◆ REQUIREMENT ◆
Which lines in the data below contain the string "degrees"? Show each one.

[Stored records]
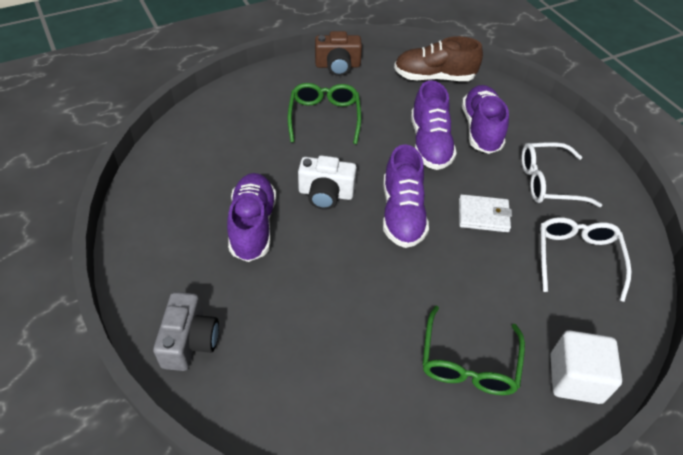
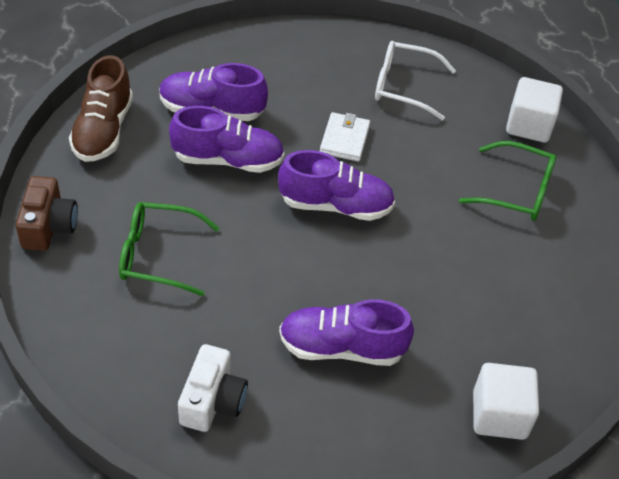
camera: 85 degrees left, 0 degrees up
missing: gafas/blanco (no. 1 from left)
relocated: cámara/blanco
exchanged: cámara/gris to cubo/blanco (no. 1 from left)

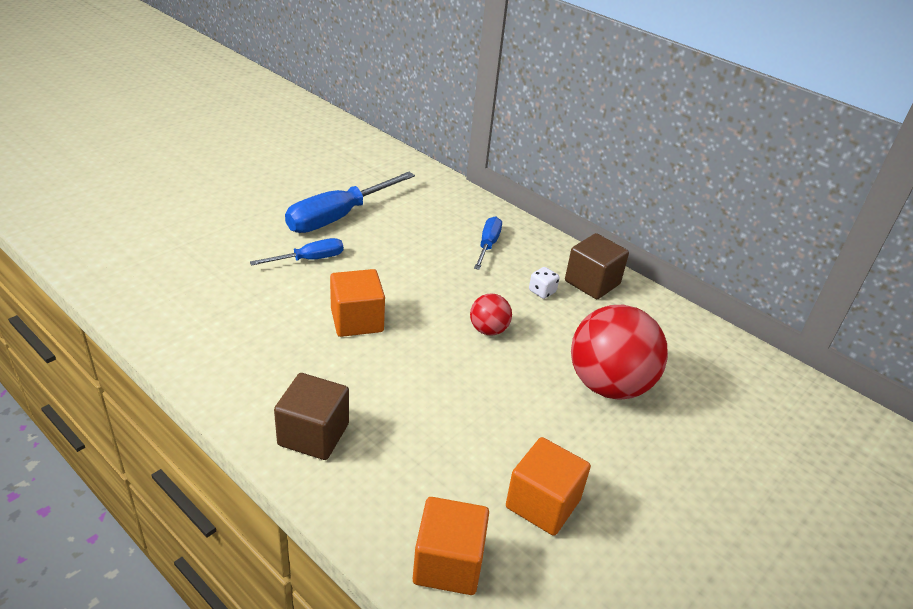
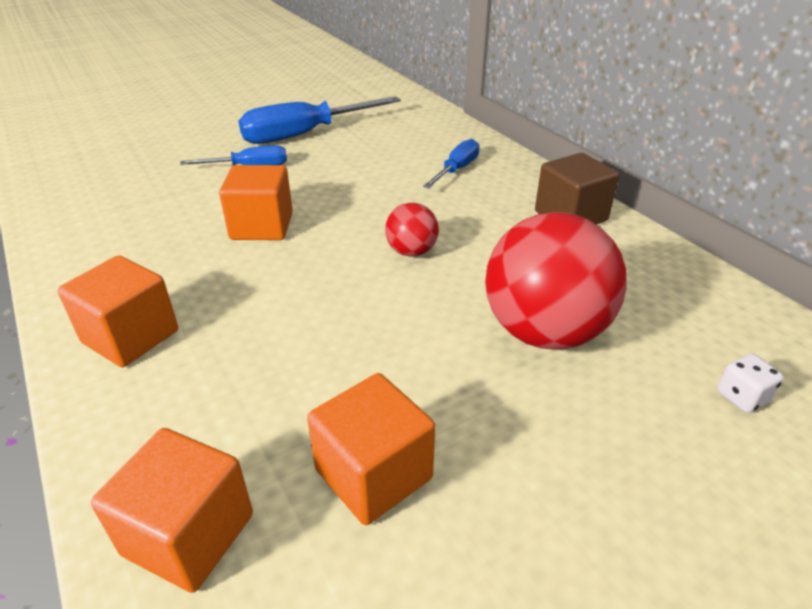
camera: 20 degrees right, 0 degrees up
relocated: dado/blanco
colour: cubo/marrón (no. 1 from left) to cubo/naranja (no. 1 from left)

◆ YOUR RESPONSE ◆
camera: 85 degrees left, 0 degrees up
camera: 20 degrees right, 0 degrees up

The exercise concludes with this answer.